▶ **WORK REQUIRED**
Put the lines below into a Markdown table with the columns "Row" and "Line", numbering each row and leaving out any blank lines.

▶ **INFORMATION GIVEN**
* * * * * * *

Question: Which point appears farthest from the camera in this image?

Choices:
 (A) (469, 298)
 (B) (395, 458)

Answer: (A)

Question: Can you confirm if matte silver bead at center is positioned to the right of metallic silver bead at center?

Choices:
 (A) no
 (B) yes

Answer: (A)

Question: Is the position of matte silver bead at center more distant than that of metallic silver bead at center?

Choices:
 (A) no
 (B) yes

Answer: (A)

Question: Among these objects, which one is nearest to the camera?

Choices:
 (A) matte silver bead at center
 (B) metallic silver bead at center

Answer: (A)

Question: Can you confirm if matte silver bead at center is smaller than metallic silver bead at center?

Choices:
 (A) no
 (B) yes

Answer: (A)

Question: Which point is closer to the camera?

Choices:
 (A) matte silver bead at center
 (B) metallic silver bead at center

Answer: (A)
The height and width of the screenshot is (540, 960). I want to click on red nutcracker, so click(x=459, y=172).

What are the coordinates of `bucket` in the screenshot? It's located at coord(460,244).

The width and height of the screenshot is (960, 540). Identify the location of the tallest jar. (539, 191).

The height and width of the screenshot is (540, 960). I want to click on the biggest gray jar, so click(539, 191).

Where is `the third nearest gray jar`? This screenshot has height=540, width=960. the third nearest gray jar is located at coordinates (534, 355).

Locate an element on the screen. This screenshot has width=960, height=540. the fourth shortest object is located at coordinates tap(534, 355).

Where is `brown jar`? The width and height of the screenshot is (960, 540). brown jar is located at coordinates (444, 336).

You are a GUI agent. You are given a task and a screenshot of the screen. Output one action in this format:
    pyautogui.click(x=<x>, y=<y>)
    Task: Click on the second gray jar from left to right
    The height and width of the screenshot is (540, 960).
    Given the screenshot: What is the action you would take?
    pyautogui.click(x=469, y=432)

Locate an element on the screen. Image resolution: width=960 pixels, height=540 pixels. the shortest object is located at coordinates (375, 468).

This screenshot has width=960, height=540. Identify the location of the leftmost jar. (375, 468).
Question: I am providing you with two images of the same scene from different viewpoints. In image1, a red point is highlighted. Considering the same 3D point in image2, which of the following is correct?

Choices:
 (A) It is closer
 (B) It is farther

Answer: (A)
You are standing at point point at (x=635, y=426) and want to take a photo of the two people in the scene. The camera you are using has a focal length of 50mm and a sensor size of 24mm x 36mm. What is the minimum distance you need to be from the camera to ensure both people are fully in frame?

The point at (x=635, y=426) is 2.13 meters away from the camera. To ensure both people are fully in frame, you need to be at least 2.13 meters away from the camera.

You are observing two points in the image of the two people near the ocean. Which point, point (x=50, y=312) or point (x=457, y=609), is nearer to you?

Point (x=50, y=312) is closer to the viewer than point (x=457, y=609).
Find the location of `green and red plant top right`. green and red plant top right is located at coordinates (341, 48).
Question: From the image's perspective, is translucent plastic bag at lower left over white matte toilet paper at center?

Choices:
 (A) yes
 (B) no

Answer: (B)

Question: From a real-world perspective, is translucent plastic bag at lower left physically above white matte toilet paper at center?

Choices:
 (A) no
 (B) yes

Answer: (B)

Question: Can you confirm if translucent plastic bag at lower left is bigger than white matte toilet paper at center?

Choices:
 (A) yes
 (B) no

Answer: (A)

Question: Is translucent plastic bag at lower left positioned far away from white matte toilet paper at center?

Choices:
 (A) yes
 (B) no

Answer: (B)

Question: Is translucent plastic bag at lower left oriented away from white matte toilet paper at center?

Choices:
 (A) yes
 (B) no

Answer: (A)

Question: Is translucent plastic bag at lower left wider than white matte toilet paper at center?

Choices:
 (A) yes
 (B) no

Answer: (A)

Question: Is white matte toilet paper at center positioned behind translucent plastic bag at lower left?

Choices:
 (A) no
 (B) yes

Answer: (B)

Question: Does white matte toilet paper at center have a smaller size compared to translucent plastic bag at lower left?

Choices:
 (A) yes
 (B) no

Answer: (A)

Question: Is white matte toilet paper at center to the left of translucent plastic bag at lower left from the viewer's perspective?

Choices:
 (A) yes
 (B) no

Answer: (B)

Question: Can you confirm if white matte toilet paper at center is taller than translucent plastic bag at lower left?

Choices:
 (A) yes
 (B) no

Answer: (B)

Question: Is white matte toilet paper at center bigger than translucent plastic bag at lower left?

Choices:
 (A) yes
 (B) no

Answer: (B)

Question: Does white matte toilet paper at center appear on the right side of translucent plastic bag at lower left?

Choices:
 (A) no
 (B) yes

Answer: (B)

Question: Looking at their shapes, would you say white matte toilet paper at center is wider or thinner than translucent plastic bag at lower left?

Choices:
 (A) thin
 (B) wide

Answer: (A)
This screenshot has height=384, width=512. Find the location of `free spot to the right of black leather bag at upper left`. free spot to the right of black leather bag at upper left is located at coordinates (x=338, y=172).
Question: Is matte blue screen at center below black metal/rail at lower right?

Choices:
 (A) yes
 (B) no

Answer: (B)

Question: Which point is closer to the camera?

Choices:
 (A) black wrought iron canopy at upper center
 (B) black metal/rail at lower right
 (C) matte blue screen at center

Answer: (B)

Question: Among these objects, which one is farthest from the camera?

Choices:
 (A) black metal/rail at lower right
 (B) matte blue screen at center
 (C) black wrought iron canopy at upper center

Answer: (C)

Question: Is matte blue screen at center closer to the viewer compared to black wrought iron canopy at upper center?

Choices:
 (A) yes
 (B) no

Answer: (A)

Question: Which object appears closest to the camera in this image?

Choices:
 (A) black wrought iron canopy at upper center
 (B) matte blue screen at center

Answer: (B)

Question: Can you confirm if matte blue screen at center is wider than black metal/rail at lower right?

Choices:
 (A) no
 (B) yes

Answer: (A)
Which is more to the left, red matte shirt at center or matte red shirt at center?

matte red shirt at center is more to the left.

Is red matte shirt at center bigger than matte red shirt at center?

* * * * * * *

▶ **SOLUTION TO THIS TASK**
| Row | Line |
|---|---|
| 1 | Question: Which point appears farthest from the camera in this image? |
| 2 | Choices: |
| 3 |  (A) (469, 298) |
| 4 |  (B) (395, 458) |
| 5 | Answer: (A) |
| 6 | Question: Can you confirm if matte silver bead at center is positioned to the right of metallic silver bead at center? |
| 7 | Choices: |
| 8 |  (A) no |
| 9 |  (B) yes |
| 10 | Answer: (A) |
| 11 | Question: Is the position of matte silver bead at center more distant than that of metallic silver bead at center? |
| 12 | Choices: |
| 13 |  (A) no |
| 14 |  (B) yes |
| 15 | Answer: (A) |
| 16 | Question: Among these objects, which one is nearest to the camera? |
| 17 | Choices: |
| 18 |  (A) matte silver bead at center |
| 19 |  (B) metallic silver bead at center |
| 20 | Answer: (A) |
| 21 | Question: Can you confirm if matte silver bead at center is smaller than metallic silver bead at center? |
| 22 | Choices: |
| 23 |  (A) no |
| 24 |  (B) yes |
| 25 | Answer: (A) |
| 26 | Question: Which point is closer to the camera? |
| 27 | Choices: |
| 28 |  (A) matte silver bead at center |
| 29 |  (B) metallic silver bead at center |
| 30 | Answer: (A) |
| 31 | The height and width of the screenshot is (540, 960). I want to click on red nutcracker, so click(x=459, y=172). |
| 32 | What are the coordinates of `bucket` in the screenshot? It's located at coord(460,244). |
| 33 | The width and height of the screenshot is (960, 540). Identify the location of the tallest jar. (539, 191). |
| 34 | The height and width of the screenshot is (540, 960). I want to click on the biggest gray jar, so click(539, 191). |
| 35 | Where is `the third nearest gray jar`? This screenshot has height=540, width=960. the third nearest gray jar is located at coordinates (534, 355). |
| 36 | Locate an element on the screen. This screenshot has width=960, height=540. the fourth shortest object is located at coordinates tap(534, 355). |
| 37 | Where is `brown jar`? The width and height of the screenshot is (960, 540). brown jar is located at coordinates (444, 336). |
| 38 | You are a GUI agent. You are given a task and a screenshot of the screen. Output one action in this format: |
| 39 |     pyautogui.click(x=<x>, y=<y>) |
| 40 |     Task: Click on the second gray jar from left to right |
| 41 |     The height and width of the screenshot is (540, 960). |
| 42 |     Given the screenshot: What is the action you would take? |
| 43 |     pyautogui.click(x=469, y=432) |
| 44 | Locate an element on the screen. Image resolution: width=960 pixels, height=540 pixels. the shortest object is located at coordinates (375, 468). |
| 45 | This screenshot has width=960, height=540. Identify the location of the leftmost jar. (375, 468). |
| 46 | Question: I am providing you with two images of the same scene from different viewpoints. In image1, a red point is highlighted. Considering the same 3D point in image2, which of the following is correct? |
| 47 | Choices: |
| 48 |  (A) It is closer |
| 49 |  (B) It is farther |
| 50 | Answer: (A) |
| 51 | You are standing at point point at (x=635, y=426) and want to take a photo of the two people in the scene. The camera you are using has a focal length of 50mm and a sensor size of 24mm x 36mm. What is the minimum distance you need to be from the camera to ensure both people are fully in frame? |
| 52 | The point at (x=635, y=426) is 2.13 meters away from the camera. To ensure both people are fully in frame, you need to be at least 2.13 meters away from the camera. |
| 53 | You are observing two points in the image of the two people near the ocean. Which point, point (x=50, y=312) or point (x=457, y=609), is nearer to you? |
| 54 | Point (x=50, y=312) is closer to the viewer than point (x=457, y=609). |
| 55 | Find the location of `green and red plant top right`. green and red plant top right is located at coordinates (341, 48). |
| 56 | Question: From the image's perspective, is translucent plastic bag at lower left over white matte toilet paper at center? |
| 57 | Choices: |
| 58 |  (A) yes |
| 59 |  (B) no |
| 60 | Answer: (B) |
| 61 | Question: From a real-world perspective, is translucent plastic bag at lower left physically above white matte toilet paper at center? |
| 62 | Choices: |
| 63 |  (A) no |
| 64 |  (B) yes |
| 65 | Answer: (B) |
| 66 | Question: Can you confirm if translucent plastic bag at lower left is bigger than white matte toilet paper at center? |
| 67 | Choices: |
| 68 |  (A) yes |
| 69 |  (B) no |
| 70 | Answer: (A) |
| 71 | Question: Is translucent plastic bag at lower left positioned far away from white matte toilet paper at center? |
| 72 | Choices: |
| 73 |  (A) yes |
| 74 |  (B) no |
| 75 | Answer: (B) |
| 76 | Question: Is translucent plastic bag at lower left oriented away from white matte toilet paper at center? |
| 77 | Choices: |
| 78 |  (A) yes |
| 79 |  (B) no |
| 80 | Answer: (A) |
| 81 | Question: Is translucent plastic bag at lower left wider than white matte toilet paper at center? |
| 82 | Choices: |
| 83 |  (A) yes |
| 84 |  (B) no |
| 85 | Answer: (A) |
| 86 | Question: Is white matte toilet paper at center positioned behind translucent plastic bag at lower left? |
| 87 | Choices: |
| 88 |  (A) no |
| 89 |  (B) yes |
| 90 | Answer: (B) |
| 91 | Question: Does white matte toilet paper at center have a smaller size compared to translucent plastic bag at lower left? |
| 92 | Choices: |
| 93 |  (A) yes |
| 94 |  (B) no |
| 95 | Answer: (A) |
| 96 | Question: Is white matte toilet paper at center to the left of translucent plastic bag at lower left from the viewer's perspective? |
| 97 | Choices: |
| 98 |  (A) yes |
| 99 |  (B) no |
| 100 | Answer: (B) |
| 101 | Question: Can you confirm if white matte toilet paper at center is taller than translucent plastic bag at lower left? |
| 102 | Choices: |
| 103 |  (A) yes |
| 104 |  (B) no |
| 105 | Answer: (B) |
| 106 | Question: Is white matte toilet paper at center bigger than translucent plastic bag at lower left? |
| 107 | Choices: |
| 108 |  (A) yes |
| 109 |  (B) no |
| 110 | Answer: (B) |
| 111 | Question: Does white matte toilet paper at center appear on the right side of translucent plastic bag at lower left? |
| 112 | Choices: |
| 113 |  (A) no |
| 114 |  (B) yes |
| 115 | Answer: (B) |
| 116 | Question: Looking at their shapes, would you say white matte toilet paper at center is wider or thinner than translucent plastic bag at lower left? |
| 117 | Choices: |
| 118 |  (A) thin |
| 119 |  (B) wide |
| 120 | Answer: (A) |
| 121 | This screenshot has height=384, width=512. Find the location of `free spot to the right of black leather bag at upper left`. free spot to the right of black leather bag at upper left is located at coordinates (x=338, y=172). |
| 122 | Question: Is matte blue screen at center below black metal/rail at lower right? |
| 123 | Choices: |
| 124 |  (A) yes |
| 125 |  (B) no |
| 126 | Answer: (B) |
| 127 | Question: Which point is closer to the camera? |
| 128 | Choices: |
| 129 |  (A) black wrought iron canopy at upper center |
| 130 |  (B) black metal/rail at lower right |
| 131 |  (C) matte blue screen at center |
| 132 | Answer: (B) |
| 133 | Question: Among these objects, which one is farthest from the camera? |
| 134 | Choices: |
| 135 |  (A) black metal/rail at lower right |
| 136 |  (B) matte blue screen at center |
| 137 |  (C) black wrought iron canopy at upper center |
| 138 | Answer: (C) |
| 139 | Question: Is matte blue screen at center closer to the viewer compared to black wrought iron canopy at upper center? |
| 140 | Choices: |
| 141 |  (A) yes |
| 142 |  (B) no |
| 143 | Answer: (A) |
| 144 | Question: Which object appears closest to the camera in this image? |
| 145 | Choices: |
| 146 |  (A) black wrought iron canopy at upper center |
| 147 |  (B) matte blue screen at center |
| 148 | Answer: (B) |
| 149 | Question: Can you confirm if matte blue screen at center is wider than black metal/rail at lower right? |
| 150 | Choices: |
| 151 |  (A) no |
| 152 |  (B) yes |
| 153 | Answer: (A) |
| 154 | Which is more to the left, red matte shirt at center or matte red shirt at center? |
| 155 | matte red shirt at center is more to the left. |
| 156 | Is red matte shirt at center bigger than matte red shirt at center? |